(Beginning of Exercise material)
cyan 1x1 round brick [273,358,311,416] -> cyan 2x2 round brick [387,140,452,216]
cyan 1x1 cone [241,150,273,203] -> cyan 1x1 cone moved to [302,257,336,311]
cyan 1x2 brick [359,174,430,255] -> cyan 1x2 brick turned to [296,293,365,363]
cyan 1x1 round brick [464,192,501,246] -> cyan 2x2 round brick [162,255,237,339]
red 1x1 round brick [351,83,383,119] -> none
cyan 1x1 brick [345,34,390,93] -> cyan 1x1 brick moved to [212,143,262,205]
(End of Exercise material)
(Beginning of Exercise material)
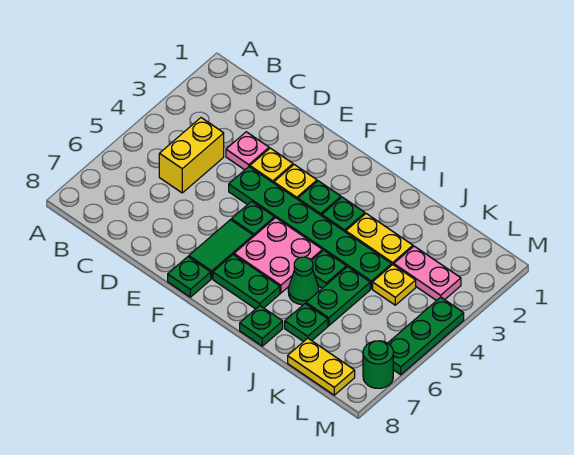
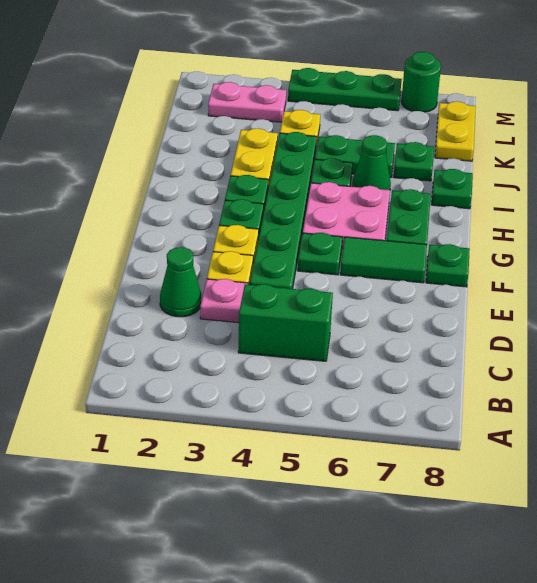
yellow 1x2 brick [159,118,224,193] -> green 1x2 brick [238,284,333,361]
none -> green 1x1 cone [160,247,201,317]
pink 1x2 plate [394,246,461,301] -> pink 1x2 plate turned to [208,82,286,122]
(End of Exercise material)
(Beginning of Exercise material)
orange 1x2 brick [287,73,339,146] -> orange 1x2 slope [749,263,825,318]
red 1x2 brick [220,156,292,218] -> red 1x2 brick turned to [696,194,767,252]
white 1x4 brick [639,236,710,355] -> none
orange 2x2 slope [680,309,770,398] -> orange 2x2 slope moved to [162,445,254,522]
(End of Exercise material)
Exercise prompt. When you reach the line holding "cyan 1x1 round brick [464,192,501,246]" in the records above, begin reproducing exactly, stop after the line holding "cyan 1x1 brick [345,34,390,93]", and output nothing else.

The answer.
cyan 1x1 round brick [464,192,501,246] -> cyan 2x2 round brick [162,255,237,339]
red 1x1 round brick [351,83,383,119] -> none
cyan 1x1 brick [345,34,390,93] -> cyan 1x1 brick moved to [212,143,262,205]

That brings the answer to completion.